Coordinate-based object records:
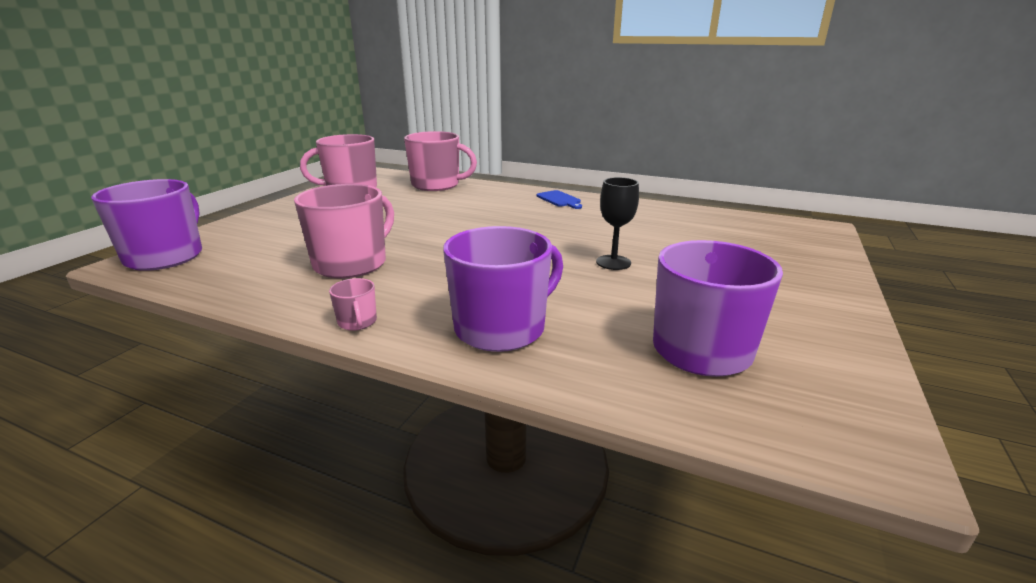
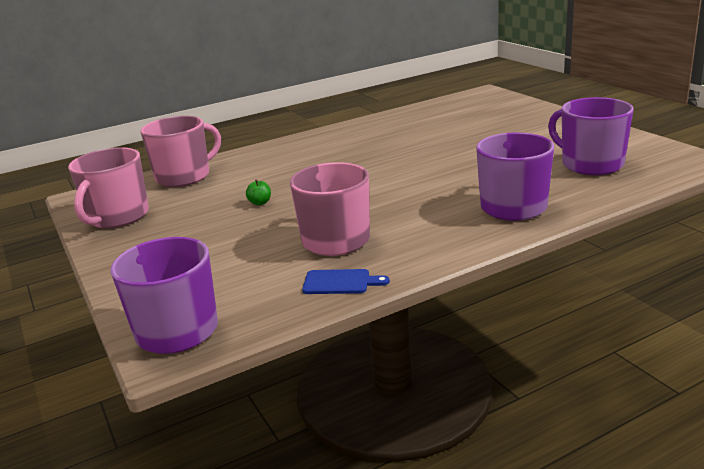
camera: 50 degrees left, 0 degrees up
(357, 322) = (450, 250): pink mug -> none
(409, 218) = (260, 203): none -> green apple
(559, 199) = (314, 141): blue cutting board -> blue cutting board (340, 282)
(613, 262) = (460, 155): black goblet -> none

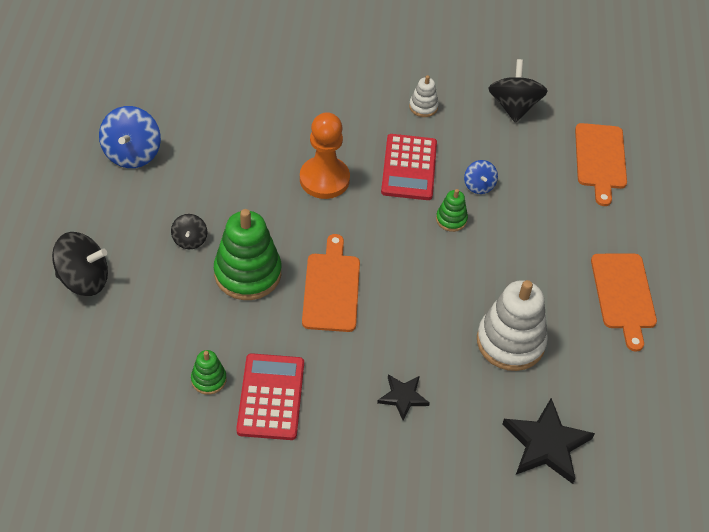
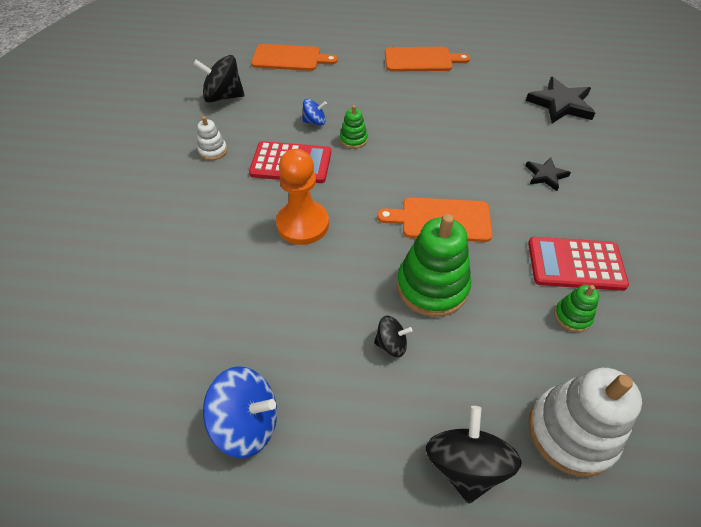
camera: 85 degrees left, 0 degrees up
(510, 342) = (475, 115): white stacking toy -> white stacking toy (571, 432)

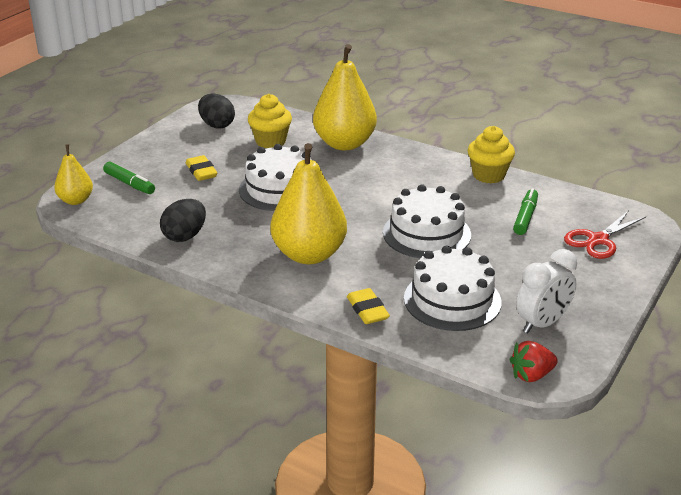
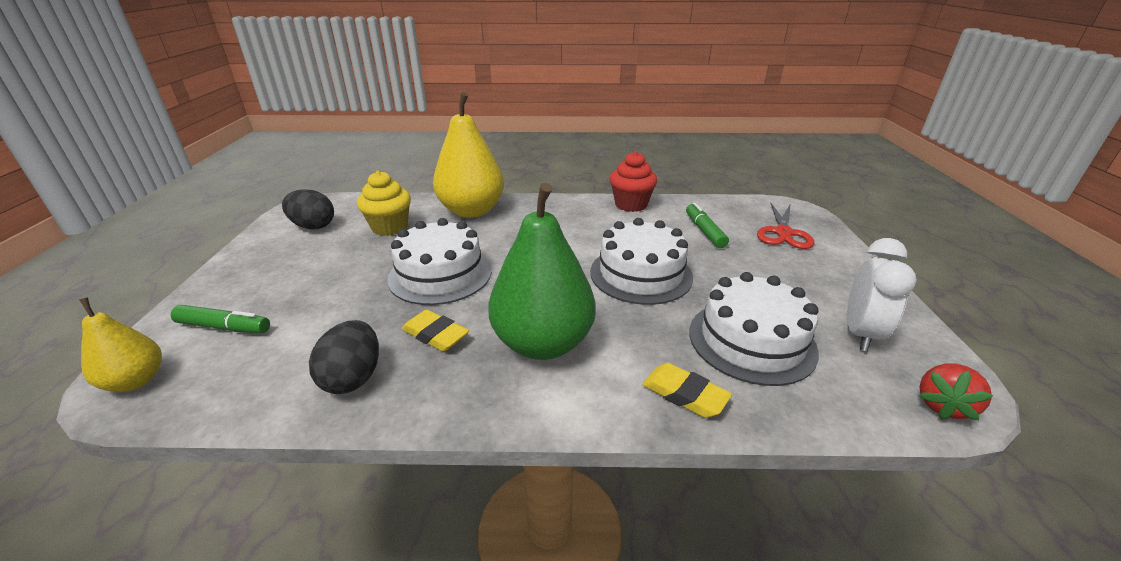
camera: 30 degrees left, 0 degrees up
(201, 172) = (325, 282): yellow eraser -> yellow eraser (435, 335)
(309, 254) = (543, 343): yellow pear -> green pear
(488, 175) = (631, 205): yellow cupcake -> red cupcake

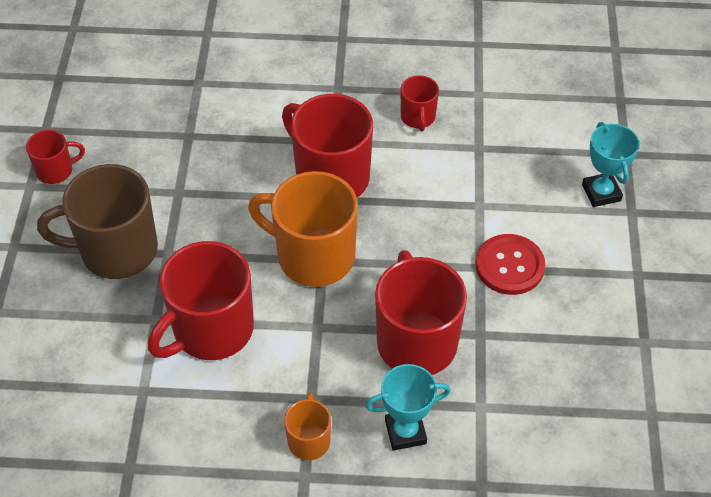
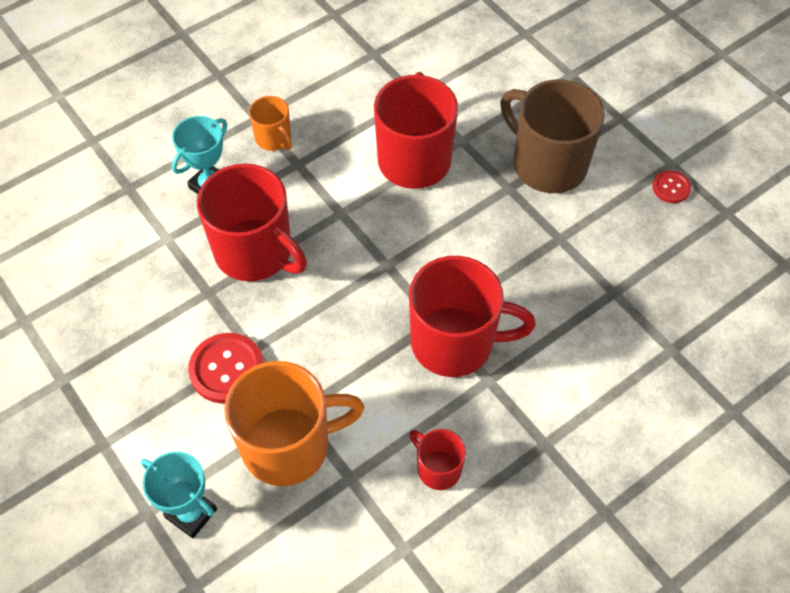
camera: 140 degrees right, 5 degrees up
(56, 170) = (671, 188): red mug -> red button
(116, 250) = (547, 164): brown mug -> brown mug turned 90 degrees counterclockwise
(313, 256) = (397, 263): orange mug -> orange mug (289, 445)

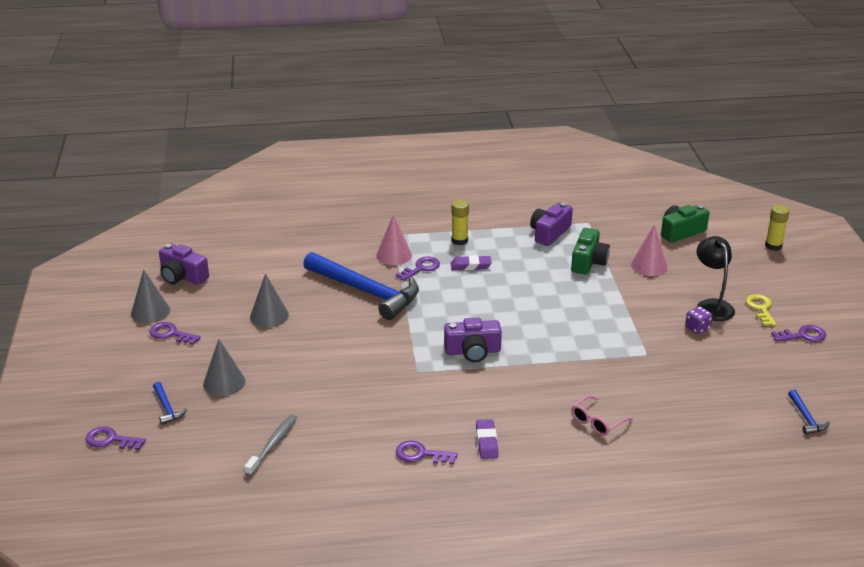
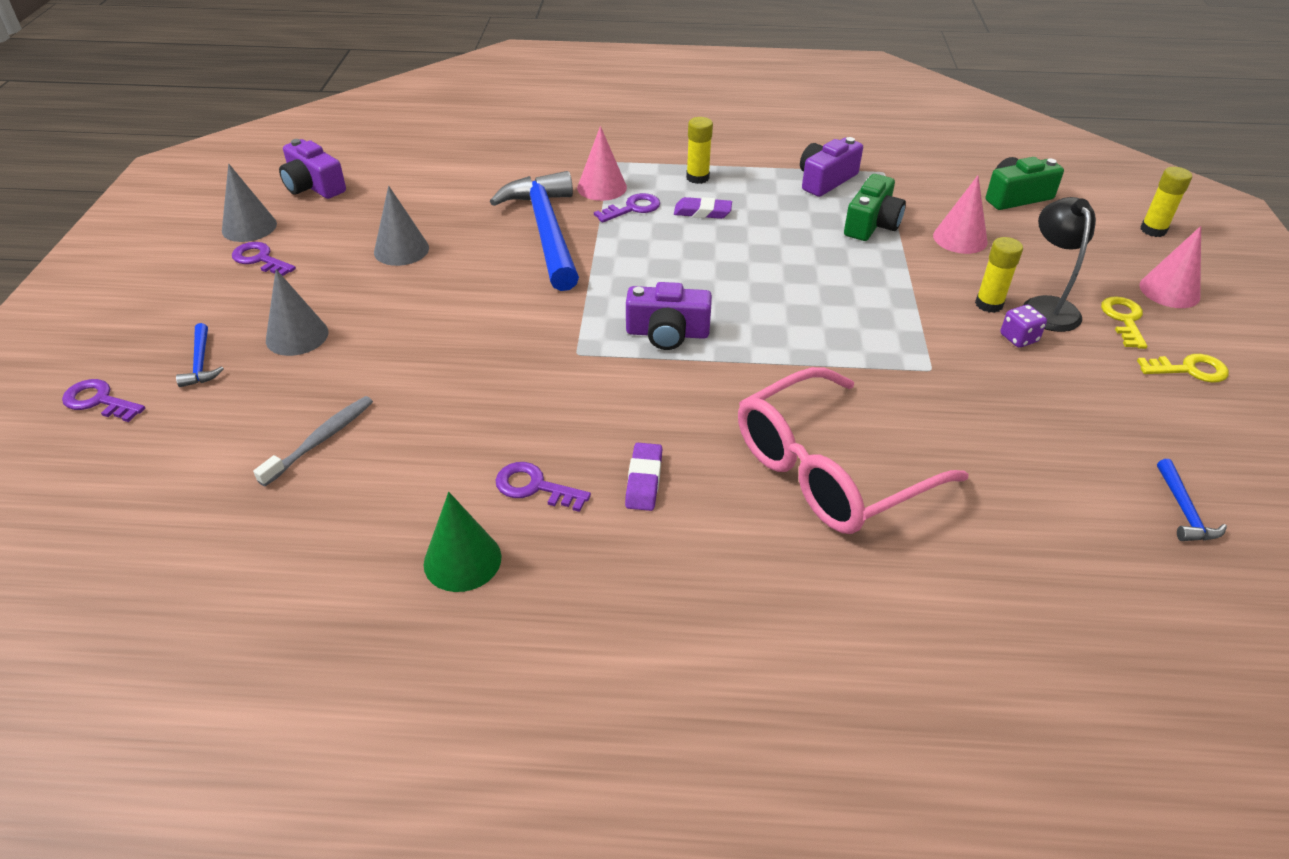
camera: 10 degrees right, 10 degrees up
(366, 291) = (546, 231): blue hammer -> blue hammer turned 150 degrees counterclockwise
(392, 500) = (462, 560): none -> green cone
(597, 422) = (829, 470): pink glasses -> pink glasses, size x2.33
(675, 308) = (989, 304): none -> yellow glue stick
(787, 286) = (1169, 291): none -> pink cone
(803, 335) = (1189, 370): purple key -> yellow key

**Problem details:** Which lines above include the string "counterclockwise"? Show them.

**Answer box:**
(116, 250) = (547, 164): brown mug -> brown mug turned 90 degrees counterclockwise
(366, 291) = (546, 231): blue hammer -> blue hammer turned 150 degrees counterclockwise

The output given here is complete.